Print all of the data exactly as written.

*** Opening of Data section ***

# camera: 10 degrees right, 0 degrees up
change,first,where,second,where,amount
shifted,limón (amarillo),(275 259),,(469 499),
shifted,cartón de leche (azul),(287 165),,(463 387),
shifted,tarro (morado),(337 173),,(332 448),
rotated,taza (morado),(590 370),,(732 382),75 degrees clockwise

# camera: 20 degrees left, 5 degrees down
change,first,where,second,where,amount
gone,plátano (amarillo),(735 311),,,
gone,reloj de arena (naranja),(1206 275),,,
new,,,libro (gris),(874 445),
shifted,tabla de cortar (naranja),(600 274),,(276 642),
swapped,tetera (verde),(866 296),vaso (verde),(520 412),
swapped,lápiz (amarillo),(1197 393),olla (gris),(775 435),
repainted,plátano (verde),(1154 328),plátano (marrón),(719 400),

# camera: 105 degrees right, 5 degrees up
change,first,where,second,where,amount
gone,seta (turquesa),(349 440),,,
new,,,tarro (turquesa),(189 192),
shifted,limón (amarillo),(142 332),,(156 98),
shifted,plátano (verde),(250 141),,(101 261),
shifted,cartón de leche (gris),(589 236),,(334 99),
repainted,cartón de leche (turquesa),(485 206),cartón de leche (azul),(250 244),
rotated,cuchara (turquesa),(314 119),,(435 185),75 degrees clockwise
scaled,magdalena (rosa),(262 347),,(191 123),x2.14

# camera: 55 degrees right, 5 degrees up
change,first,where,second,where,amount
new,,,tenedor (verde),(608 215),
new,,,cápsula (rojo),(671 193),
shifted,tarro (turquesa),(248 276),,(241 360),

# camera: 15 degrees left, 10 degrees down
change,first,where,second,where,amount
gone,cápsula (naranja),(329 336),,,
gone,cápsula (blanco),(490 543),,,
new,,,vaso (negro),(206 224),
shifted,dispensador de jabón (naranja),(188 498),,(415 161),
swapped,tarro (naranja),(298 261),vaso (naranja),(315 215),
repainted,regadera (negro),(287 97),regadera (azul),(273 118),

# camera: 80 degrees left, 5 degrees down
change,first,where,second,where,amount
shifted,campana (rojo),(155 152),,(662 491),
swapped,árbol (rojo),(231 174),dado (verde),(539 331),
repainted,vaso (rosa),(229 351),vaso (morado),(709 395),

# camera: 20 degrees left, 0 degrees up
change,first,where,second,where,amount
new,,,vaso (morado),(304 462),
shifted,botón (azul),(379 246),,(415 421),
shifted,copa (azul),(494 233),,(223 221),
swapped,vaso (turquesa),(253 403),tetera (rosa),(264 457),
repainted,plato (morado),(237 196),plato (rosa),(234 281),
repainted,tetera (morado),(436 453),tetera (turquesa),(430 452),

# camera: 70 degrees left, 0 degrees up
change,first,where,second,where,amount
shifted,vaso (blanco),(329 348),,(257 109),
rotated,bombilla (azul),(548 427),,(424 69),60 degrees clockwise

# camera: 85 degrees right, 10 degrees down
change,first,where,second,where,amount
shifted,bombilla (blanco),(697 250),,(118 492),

*** Close of Data section ***

* [Task result]
# camera: 10 degrees right, 0 degrees up
change,first,where,second,where,amount
shifted,limón (amarillo),(275 259),,(469 499),
shifted,cartón de leche (azul),(287 165),,(463 387),
shifted,tarro (morado),(337 173),,(332 448),
rotated,taza (morado),(590 370),,(732 382),75 degrees clockwise

# camera: 20 degrees left, 5 degrees down
change,first,where,second,where,amount
gone,plátano (amarillo),(735 311),,,
gone,reloj de arena (naranja),(1206 275),,,
new,,,libro (gris),(874 445),
shifted,tabla de cortar (naranja),(600 274),,(276 642),
swapped,tetera (verde),(866 296),vaso (verde),(520 412),
swapped,lápiz (amarillo),(1197 393),olla (gris),(775 435),
repainted,plátano (verde),(1154 328),plátano (marrón),(719 400),

# camera: 105 degrees right, 5 degrees up
change,first,where,second,where,amount
gone,seta (turquesa),(349 440),,,
new,,,tarro (turquesa),(189 192),
shifted,limón (amarillo),(142 332),,(156 98),
shifted,plátano (verde),(250 141),,(101 261),
shifted,cartón de leche (gris),(589 236),,(334 99),
repainted,cartón de leche (turquesa),(485 206),cartón de leche (azul),(250 244),
rotated,cuchara (turquesa),(314 119),,(435 185),75 degrees clockwise
scaled,magdalena (rosa),(262 347),,(191 123),x2.14

# camera: 55 degrees right, 5 degrees up
change,first,where,second,where,amount
new,,,tenedor (verde),(608 215),
new,,,cápsula (rojo),(671 193),
shifted,tarro (turquesa),(248 276),,(241 360),

# camera: 15 degrees left, 10 degrees down
change,first,where,second,where,amount
gone,cápsula (naranja),(329 336),,,
gone,cápsula (blanco),(490 543),,,
new,,,vaso (negro),(206 224),
shifted,dispensador de jabón (naranja),(188 498),,(415 161),
swapped,tarro (naranja),(298 261),vaso (naranja),(315 215),
repainted,regadera (negro),(287 97),regadera (azul),(273 118),

# camera: 80 degrees left, 5 degrees down
change,first,where,second,where,amount
shifted,campana (rojo),(155 152),,(662 491),
swapped,árbol (rojo),(231 174),dado (verde),(539 331),
repainted,vaso (rosa),(229 351),vaso (morado),(709 395),

# camera: 20 degrees left, 0 degrees up
change,first,where,second,where,amount
new,,,vaso (morado),(304 462),
shifted,botón (azul),(379 246),,(415 421),
shifted,copa (azul),(494 233),,(223 221),
swapped,vaso (turquesa),(253 403),tetera (rosa),(264 457),
repainted,plato (morado),(237 196),plato (rosa),(234 281),
repainted,tetera (morado),(436 453),tetera (turquesa),(430 452),

# camera: 70 degrees left, 0 degrees up
change,first,where,second,where,amount
shifted,vaso (blanco),(329 348),,(257 109),
rotated,bombilla (azul),(548 427),,(424 69),60 degrees clockwise

# camera: 85 degrees right, 10 degrees down
change,first,where,second,where,amount
shifted,bombilla (blanco),(697 250),,(118 492),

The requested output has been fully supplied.